[Itemized modification records]

--- START ---

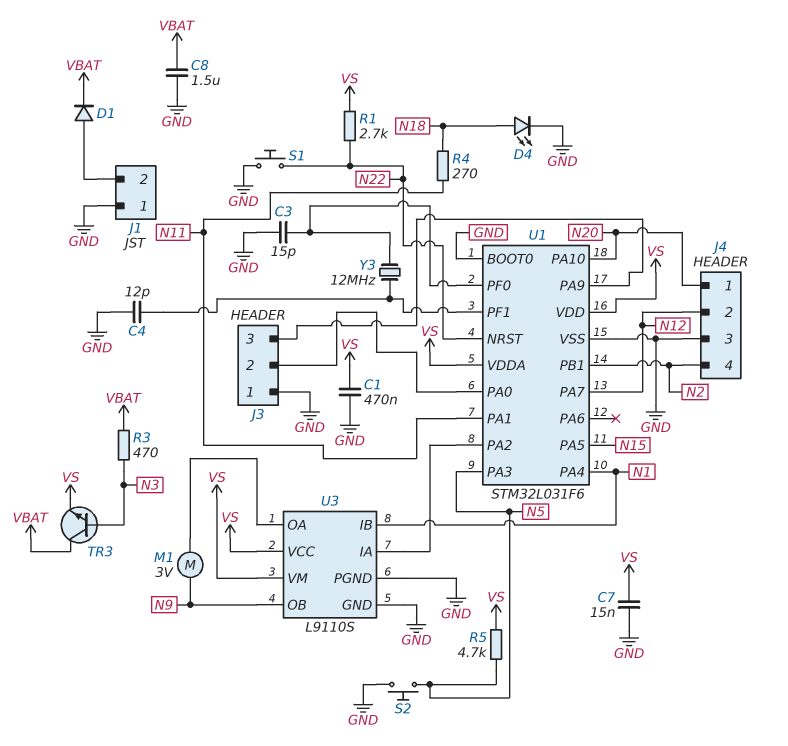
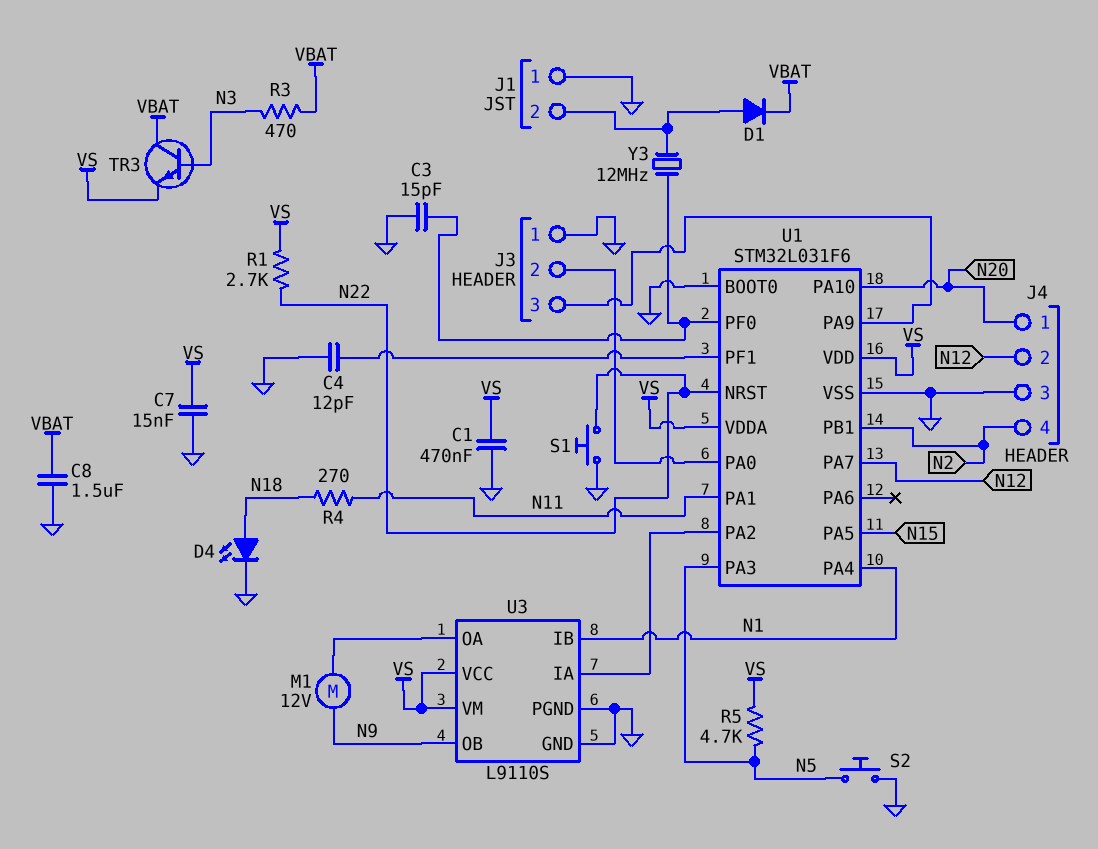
M1: motor 3V (N9, U3/OA) -> motor 12V (N9, U3/OA)
Y3: 12MHz (U1/PF0, U1/PF1) -> 12MHz (J1/2, U1/PF0)

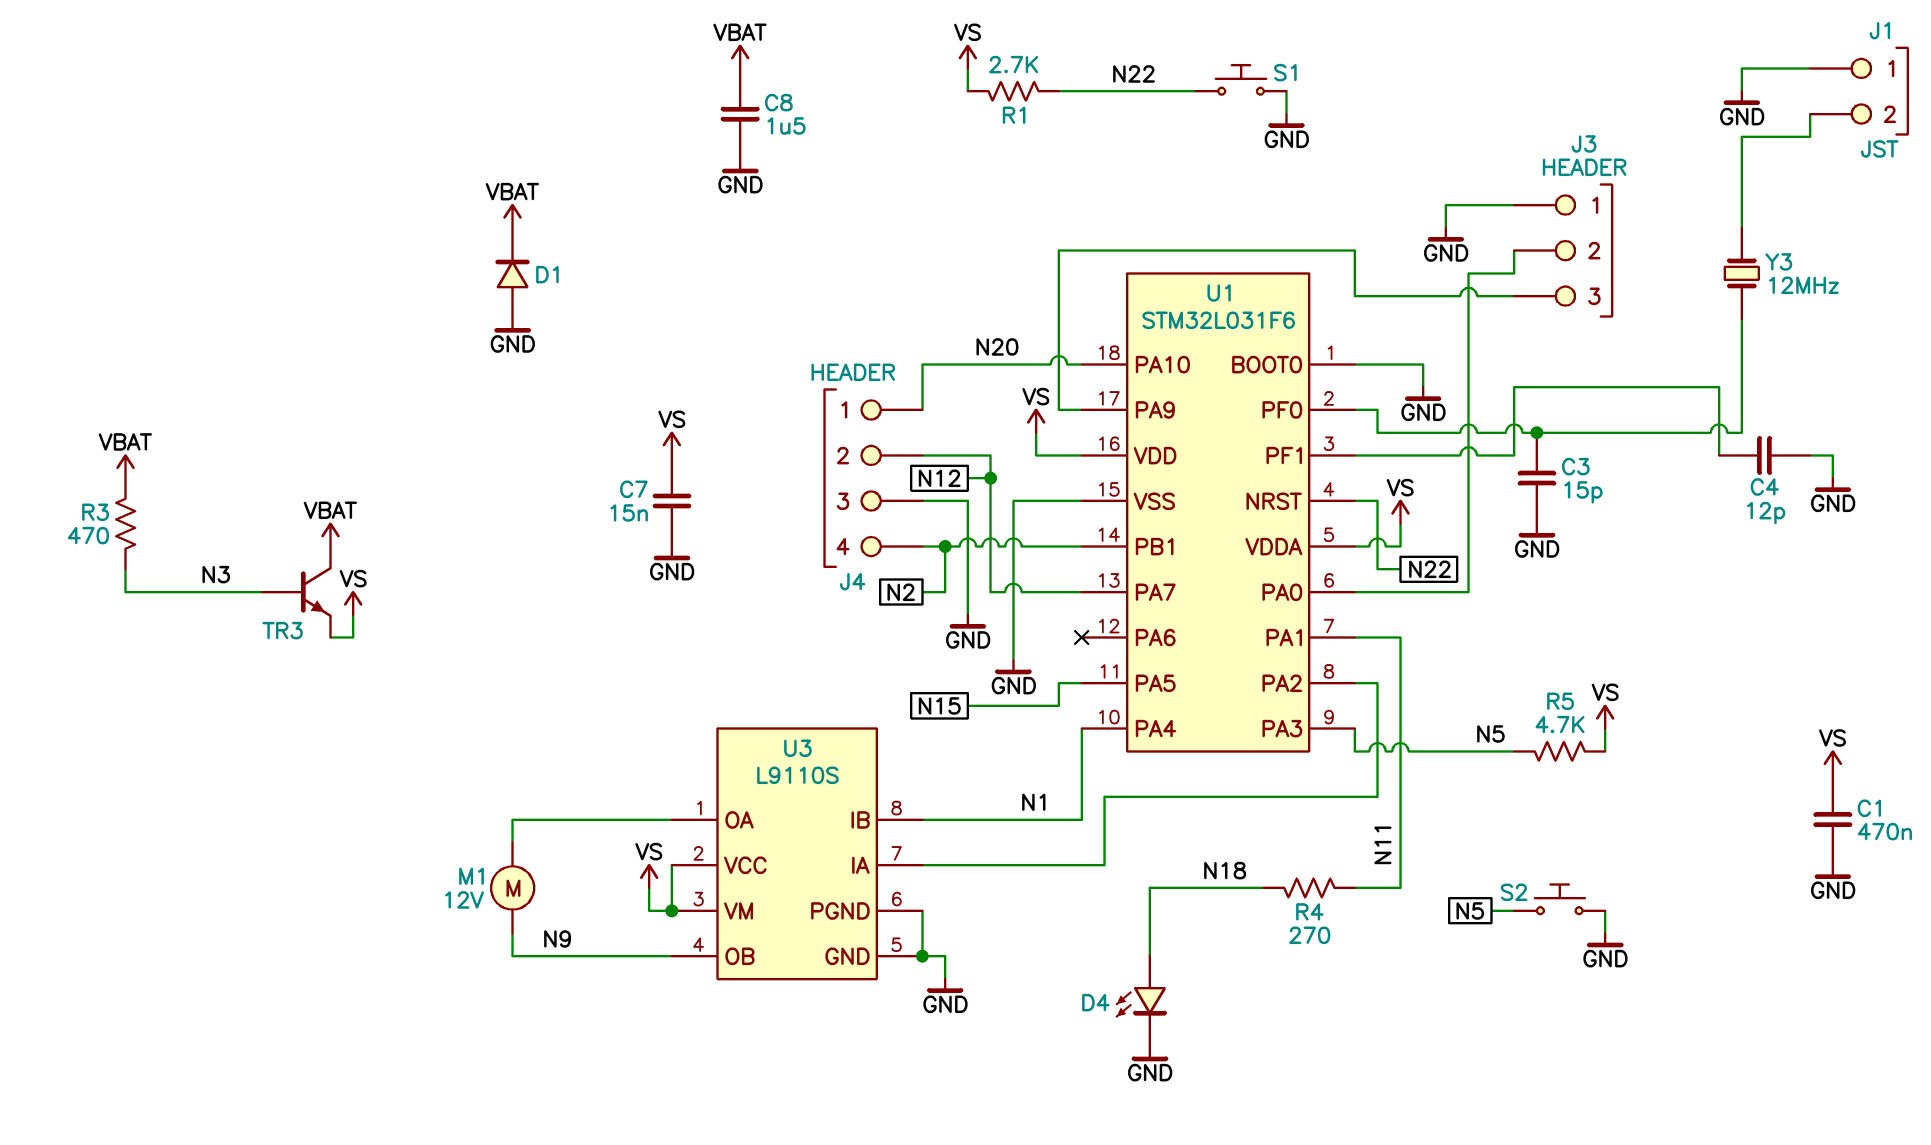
D1: diode (A J1/2, K VBAT) -> diode (A GND, K VBAT)

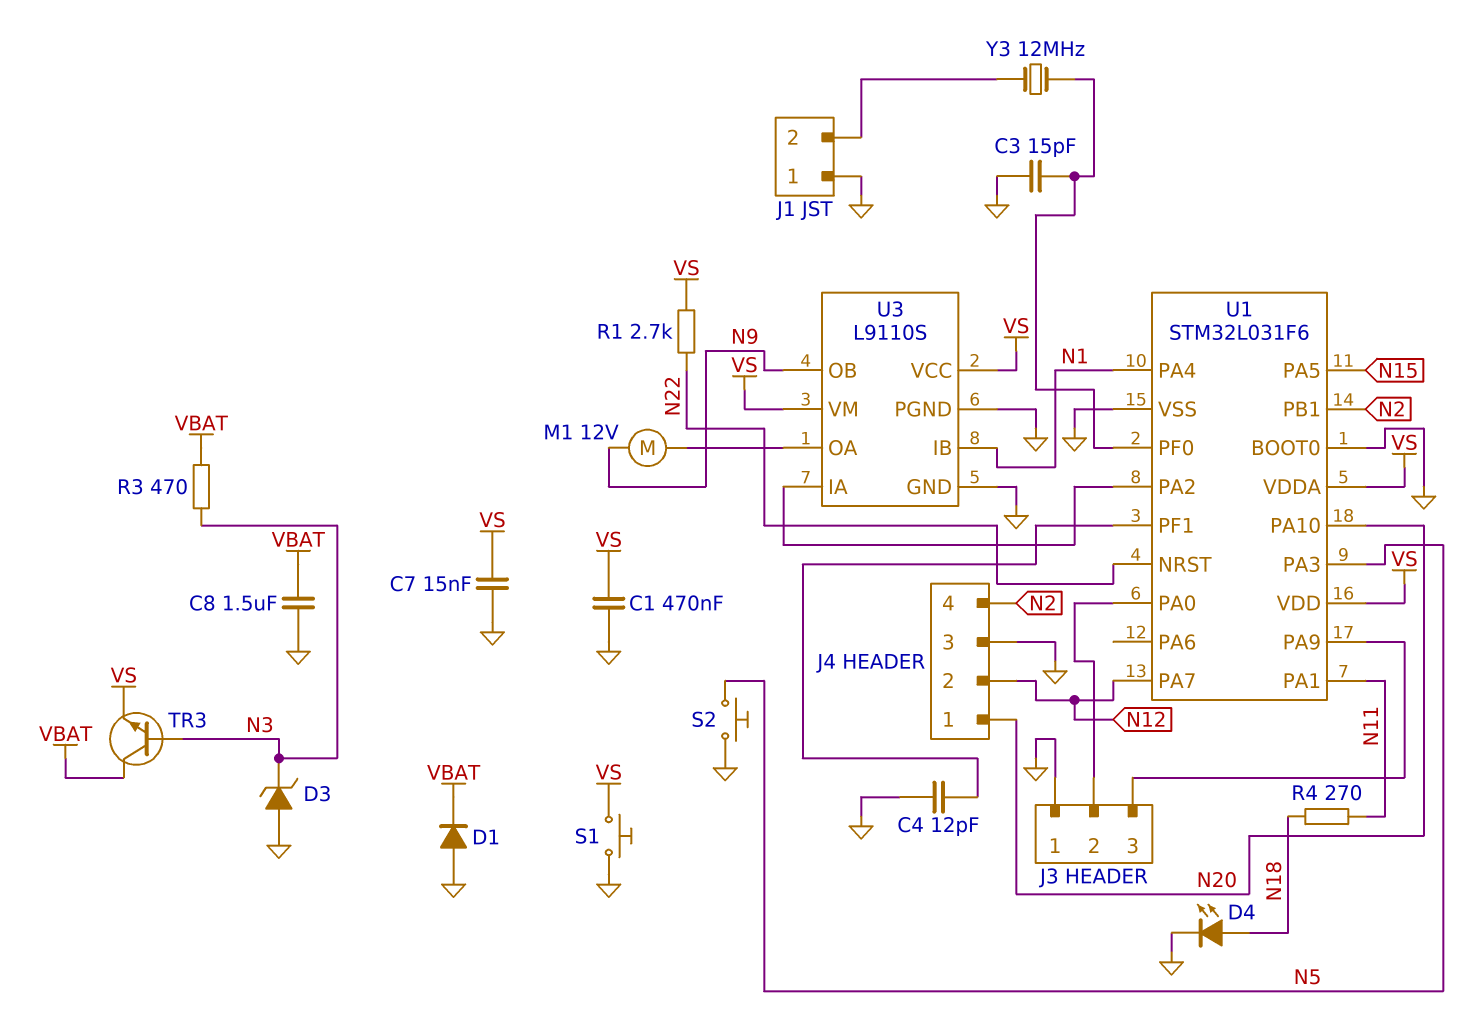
D3: none -> zener (A GND, K N3)
R5: 4.7k (N5, VS) -> none
S1: button (GND, N22) -> button (GND, VS)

--- END ---

> **EXERCISE REQUIREMENTS**
Return word for word the line bearing "D1: diode (A" and every later line of the entries, but none of the pictures.

> **SOLUTION FOR THIS EXERCISE**
D1: diode (A J1/2, K VBAT) -> diode (A GND, K VBAT)

D3: none -> zener (A GND, K N3)
R5: 4.7k (N5, VS) -> none
S1: button (GND, N22) -> button (GND, VS)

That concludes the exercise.